[[ DATASET RECORDS open ]]
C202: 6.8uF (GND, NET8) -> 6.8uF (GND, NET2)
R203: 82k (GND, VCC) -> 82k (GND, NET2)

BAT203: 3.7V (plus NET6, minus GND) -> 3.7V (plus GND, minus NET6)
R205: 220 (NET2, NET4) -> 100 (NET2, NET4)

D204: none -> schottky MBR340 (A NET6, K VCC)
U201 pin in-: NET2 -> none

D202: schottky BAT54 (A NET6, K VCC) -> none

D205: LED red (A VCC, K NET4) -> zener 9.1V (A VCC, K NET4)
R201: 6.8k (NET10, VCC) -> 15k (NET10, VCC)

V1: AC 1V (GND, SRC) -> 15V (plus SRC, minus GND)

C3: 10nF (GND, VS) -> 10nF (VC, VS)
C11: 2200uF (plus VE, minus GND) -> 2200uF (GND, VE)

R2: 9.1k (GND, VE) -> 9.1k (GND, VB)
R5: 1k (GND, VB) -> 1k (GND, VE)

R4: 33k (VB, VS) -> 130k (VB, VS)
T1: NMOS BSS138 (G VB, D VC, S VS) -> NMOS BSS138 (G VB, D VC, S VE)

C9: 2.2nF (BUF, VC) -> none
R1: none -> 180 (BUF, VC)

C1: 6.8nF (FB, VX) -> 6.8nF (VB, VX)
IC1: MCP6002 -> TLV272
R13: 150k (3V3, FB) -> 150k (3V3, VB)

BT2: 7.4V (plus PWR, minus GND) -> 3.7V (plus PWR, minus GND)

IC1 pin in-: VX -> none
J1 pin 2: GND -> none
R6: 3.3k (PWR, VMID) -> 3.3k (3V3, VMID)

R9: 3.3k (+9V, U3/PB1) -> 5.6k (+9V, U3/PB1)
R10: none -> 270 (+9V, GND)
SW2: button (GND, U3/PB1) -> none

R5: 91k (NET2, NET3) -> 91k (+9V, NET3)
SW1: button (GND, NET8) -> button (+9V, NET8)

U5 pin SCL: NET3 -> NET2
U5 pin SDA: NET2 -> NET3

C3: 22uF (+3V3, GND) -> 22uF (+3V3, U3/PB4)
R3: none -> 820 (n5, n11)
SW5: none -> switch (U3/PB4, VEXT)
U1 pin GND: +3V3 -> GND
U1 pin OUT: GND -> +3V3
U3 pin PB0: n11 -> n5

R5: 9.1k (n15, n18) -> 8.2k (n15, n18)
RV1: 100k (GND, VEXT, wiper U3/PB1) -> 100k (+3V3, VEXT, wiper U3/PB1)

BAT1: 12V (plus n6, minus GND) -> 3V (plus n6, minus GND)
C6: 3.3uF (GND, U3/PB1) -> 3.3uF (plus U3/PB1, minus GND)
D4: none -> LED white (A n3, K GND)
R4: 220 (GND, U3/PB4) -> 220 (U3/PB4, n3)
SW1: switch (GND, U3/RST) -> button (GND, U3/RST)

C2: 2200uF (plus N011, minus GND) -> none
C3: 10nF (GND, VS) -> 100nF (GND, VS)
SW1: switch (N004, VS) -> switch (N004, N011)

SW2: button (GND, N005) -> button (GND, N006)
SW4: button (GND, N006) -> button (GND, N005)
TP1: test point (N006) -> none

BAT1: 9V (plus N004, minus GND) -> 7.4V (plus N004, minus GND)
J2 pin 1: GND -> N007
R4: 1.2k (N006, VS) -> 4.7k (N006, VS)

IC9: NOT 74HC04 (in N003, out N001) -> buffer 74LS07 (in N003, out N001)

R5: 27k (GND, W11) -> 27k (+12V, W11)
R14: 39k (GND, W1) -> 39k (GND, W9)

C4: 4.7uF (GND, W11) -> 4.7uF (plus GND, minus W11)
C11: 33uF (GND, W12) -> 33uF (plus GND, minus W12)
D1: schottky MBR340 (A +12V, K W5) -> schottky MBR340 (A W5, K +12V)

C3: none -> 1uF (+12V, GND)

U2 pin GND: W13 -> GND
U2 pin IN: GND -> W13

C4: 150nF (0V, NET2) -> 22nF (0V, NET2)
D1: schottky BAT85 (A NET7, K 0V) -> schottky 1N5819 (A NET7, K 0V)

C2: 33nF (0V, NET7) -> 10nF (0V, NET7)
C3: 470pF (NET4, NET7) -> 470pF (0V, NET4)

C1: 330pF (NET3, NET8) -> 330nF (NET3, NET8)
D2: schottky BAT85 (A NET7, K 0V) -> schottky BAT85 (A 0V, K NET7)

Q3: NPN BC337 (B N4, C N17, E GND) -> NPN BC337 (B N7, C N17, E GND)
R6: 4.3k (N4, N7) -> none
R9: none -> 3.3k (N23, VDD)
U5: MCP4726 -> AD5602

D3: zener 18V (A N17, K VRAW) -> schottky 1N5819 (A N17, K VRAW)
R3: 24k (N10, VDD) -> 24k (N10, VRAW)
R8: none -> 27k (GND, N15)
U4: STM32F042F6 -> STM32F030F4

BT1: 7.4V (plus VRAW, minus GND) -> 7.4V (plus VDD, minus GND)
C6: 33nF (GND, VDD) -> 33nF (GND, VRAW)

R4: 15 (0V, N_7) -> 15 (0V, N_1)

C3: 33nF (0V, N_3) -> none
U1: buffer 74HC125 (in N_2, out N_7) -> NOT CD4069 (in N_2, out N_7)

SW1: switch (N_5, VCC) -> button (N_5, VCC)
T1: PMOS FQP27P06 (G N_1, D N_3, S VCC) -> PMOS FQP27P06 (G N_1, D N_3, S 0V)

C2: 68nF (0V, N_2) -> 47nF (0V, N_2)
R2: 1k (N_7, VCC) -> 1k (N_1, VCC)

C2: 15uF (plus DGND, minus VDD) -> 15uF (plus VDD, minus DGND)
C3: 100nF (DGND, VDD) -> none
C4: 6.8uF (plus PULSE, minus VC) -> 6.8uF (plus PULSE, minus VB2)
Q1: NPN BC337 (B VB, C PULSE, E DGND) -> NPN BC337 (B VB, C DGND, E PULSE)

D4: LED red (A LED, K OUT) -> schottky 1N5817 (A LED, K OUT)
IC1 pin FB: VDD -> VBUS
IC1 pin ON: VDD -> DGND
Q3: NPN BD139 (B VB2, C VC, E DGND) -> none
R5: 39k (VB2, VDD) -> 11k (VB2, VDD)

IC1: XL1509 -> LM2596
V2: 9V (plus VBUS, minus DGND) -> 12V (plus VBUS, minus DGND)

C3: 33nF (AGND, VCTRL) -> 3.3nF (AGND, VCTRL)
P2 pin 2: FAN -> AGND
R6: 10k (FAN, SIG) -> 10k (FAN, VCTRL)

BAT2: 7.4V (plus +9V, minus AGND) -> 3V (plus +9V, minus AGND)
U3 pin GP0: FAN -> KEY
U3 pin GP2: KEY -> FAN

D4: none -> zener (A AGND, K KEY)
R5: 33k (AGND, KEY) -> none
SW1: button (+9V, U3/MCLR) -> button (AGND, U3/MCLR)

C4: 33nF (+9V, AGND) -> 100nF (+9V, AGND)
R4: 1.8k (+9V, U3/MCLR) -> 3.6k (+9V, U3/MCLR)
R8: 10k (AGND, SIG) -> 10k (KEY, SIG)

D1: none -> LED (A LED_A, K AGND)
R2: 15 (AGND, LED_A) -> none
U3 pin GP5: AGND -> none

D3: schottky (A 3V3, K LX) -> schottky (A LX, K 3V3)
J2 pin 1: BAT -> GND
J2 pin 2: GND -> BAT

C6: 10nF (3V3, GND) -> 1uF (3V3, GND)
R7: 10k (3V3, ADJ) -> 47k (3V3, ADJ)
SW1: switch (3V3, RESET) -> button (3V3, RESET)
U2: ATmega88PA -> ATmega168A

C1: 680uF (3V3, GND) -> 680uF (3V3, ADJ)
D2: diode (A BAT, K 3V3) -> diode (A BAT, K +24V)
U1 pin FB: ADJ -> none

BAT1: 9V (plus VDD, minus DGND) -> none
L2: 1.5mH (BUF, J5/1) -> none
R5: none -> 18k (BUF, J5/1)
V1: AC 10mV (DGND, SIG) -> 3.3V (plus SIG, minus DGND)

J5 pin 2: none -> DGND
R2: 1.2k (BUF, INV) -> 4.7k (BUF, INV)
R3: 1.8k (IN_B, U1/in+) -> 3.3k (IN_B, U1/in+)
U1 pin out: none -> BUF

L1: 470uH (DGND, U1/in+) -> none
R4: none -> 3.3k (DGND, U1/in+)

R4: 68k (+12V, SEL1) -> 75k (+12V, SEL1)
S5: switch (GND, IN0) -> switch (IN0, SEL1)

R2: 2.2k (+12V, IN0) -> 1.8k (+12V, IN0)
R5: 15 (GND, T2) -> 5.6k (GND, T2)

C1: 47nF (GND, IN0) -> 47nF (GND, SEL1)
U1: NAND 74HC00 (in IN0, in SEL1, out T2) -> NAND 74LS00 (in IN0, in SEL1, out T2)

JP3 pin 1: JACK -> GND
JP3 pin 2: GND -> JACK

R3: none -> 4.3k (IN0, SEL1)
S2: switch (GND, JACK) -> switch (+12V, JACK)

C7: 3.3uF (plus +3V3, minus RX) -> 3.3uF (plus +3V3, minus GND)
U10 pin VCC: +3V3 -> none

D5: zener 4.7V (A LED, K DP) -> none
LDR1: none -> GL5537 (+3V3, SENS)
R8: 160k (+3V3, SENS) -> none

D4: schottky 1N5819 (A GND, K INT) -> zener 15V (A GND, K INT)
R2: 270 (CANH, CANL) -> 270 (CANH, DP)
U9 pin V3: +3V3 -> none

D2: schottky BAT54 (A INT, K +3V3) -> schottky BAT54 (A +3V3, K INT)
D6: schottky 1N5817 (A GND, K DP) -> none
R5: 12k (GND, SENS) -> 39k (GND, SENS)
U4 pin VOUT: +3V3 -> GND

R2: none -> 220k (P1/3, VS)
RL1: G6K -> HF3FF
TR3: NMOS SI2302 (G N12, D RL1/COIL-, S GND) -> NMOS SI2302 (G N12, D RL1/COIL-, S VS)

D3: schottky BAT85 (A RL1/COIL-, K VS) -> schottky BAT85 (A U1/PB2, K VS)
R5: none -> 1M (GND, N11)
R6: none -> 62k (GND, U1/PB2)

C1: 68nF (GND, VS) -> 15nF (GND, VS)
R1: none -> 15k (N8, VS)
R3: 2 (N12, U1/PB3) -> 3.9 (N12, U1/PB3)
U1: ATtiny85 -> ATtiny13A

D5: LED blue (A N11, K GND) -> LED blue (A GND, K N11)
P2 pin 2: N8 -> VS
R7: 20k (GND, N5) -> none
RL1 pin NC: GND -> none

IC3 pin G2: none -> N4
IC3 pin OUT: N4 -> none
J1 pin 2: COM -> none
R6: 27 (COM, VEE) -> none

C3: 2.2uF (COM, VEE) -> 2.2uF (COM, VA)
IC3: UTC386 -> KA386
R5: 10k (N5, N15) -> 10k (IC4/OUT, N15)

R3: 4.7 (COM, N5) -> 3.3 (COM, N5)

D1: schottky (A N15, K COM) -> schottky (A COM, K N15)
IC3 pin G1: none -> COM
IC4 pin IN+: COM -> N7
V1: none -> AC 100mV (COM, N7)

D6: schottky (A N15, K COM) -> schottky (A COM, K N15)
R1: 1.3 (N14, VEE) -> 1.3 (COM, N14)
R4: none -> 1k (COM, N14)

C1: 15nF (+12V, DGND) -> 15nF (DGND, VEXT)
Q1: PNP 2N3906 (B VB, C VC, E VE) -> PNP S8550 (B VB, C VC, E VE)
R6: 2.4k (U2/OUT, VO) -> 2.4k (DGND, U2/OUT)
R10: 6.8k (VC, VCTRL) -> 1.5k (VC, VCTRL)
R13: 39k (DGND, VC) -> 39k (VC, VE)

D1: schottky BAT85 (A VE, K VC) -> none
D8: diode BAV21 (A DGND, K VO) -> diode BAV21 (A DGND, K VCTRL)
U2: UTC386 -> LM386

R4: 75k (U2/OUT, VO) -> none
[[ DATASET RECORDS closed ]]
Restate the entries above word for word, beginning with their first line and ending with the line holding "R201: 6.8k (NET10, VCC) -> 15k (NET10, VCC)"; omit everything else.

C202: 6.8uF (GND, NET8) -> 6.8uF (GND, NET2)
R203: 82k (GND, VCC) -> 82k (GND, NET2)

BAT203: 3.7V (plus NET6, minus GND) -> 3.7V (plus GND, minus NET6)
R205: 220 (NET2, NET4) -> 100 (NET2, NET4)

D204: none -> schottky MBR340 (A NET6, K VCC)
U201 pin in-: NET2 -> none

D202: schottky BAT54 (A NET6, K VCC) -> none

D205: LED red (A VCC, K NET4) -> zener 9.1V (A VCC, K NET4)
R201: 6.8k (NET10, VCC) -> 15k (NET10, VCC)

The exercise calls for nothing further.